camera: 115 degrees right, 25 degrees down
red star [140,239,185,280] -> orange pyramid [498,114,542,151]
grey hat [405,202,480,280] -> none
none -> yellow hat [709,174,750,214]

...

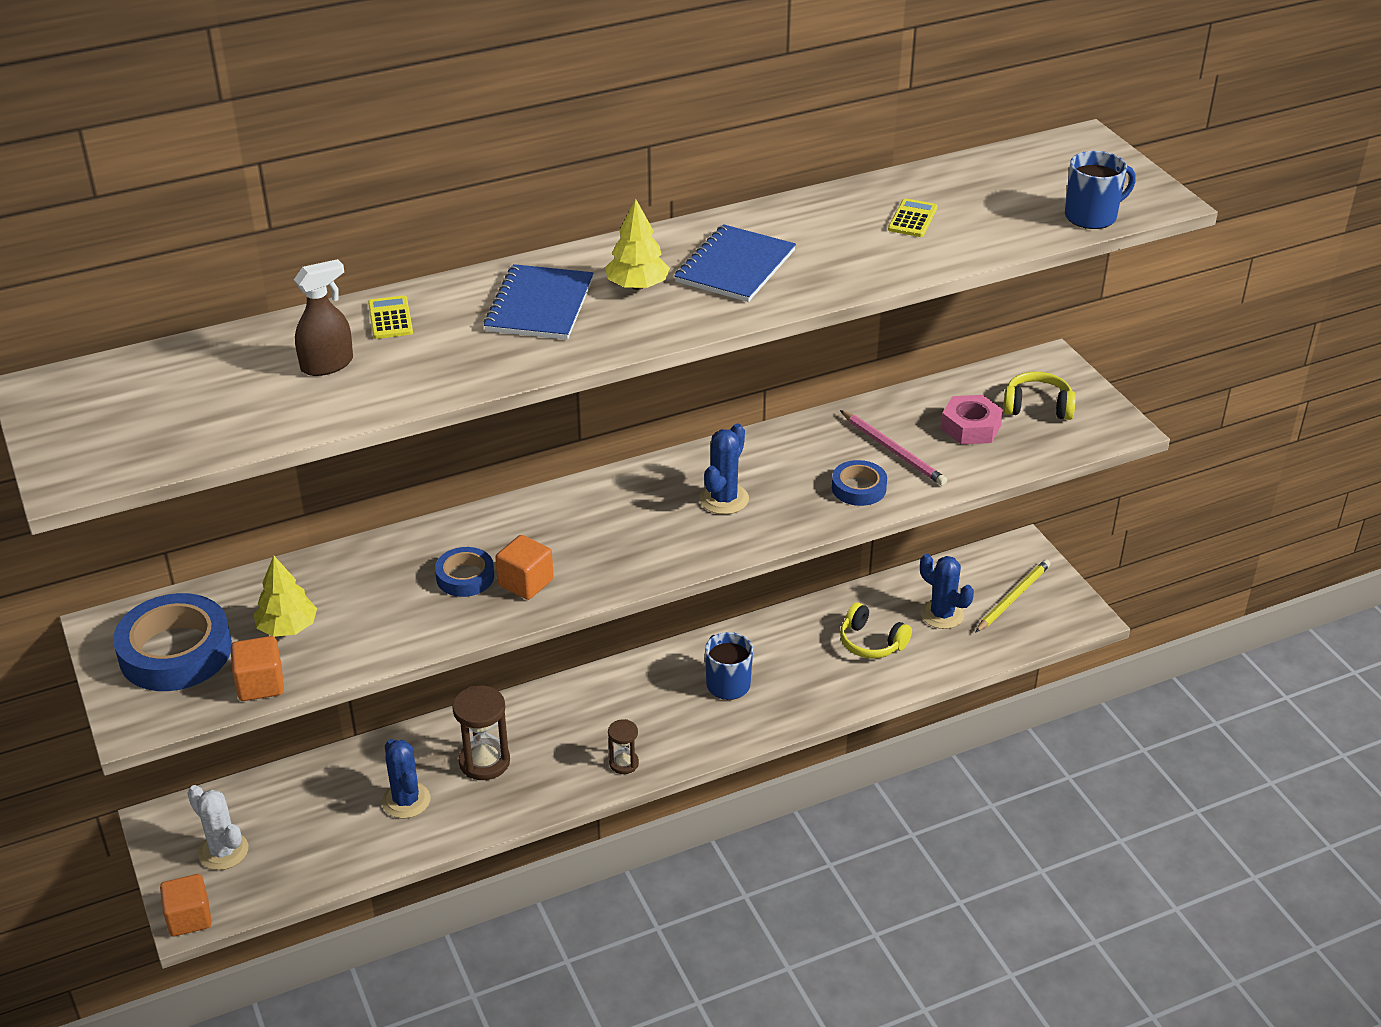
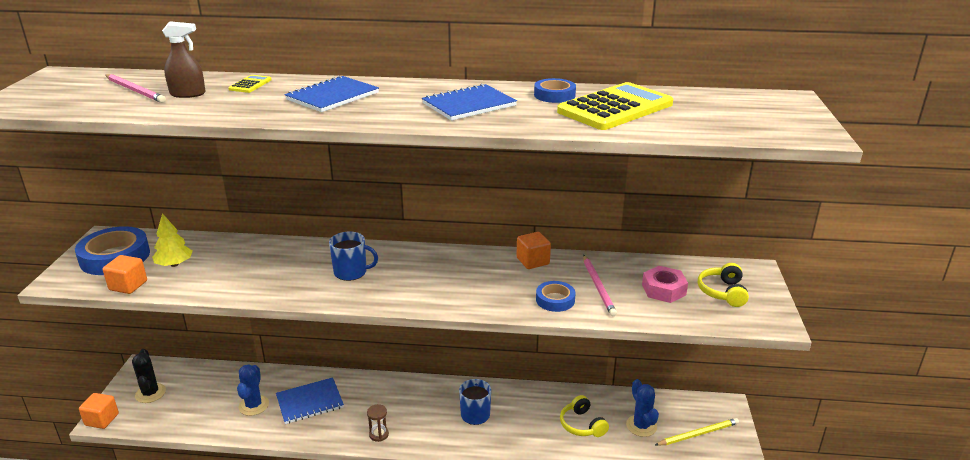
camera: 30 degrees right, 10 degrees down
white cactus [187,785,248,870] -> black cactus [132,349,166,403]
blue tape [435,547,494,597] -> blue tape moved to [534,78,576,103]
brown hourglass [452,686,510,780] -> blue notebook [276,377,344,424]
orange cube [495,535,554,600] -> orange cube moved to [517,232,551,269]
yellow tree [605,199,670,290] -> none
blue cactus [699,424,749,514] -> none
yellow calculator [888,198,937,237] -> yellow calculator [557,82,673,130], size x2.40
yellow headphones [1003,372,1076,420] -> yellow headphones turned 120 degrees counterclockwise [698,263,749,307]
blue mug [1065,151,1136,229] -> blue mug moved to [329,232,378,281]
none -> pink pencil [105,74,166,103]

...

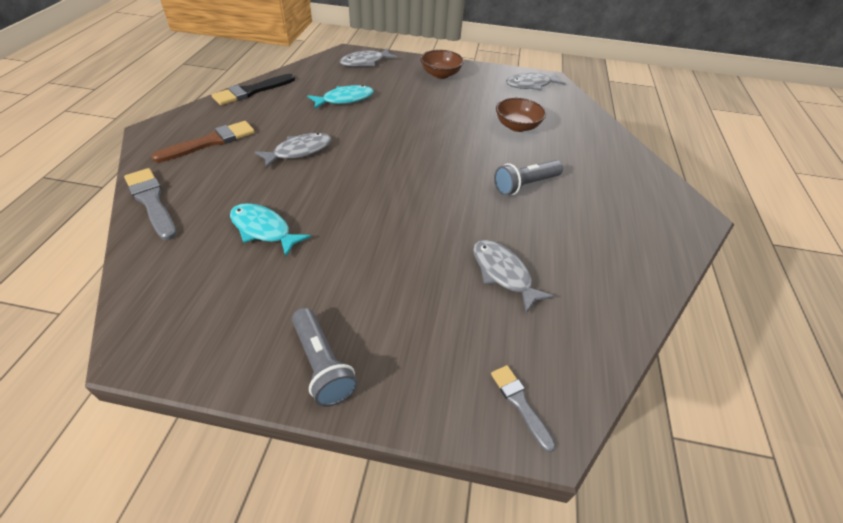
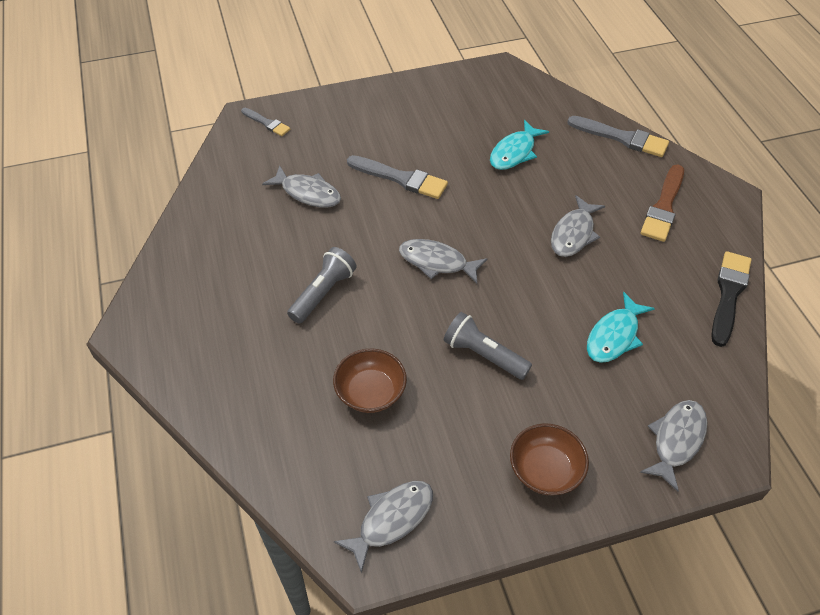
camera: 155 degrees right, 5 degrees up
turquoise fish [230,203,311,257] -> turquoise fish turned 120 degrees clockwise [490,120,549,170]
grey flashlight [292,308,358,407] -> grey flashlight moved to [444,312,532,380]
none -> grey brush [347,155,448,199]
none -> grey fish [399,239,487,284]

### Work to complete
Would you please write out, exactly and with no other lines, the stretch of the listing above from the line containing "red star [140,239,185,280]" through the line containing "none -> yellow hat [709,174,750,214]"?

### Completed task
red star [140,239,185,280] -> orange pyramid [498,114,542,151]
grey hat [405,202,480,280] -> none
none -> yellow hat [709,174,750,214]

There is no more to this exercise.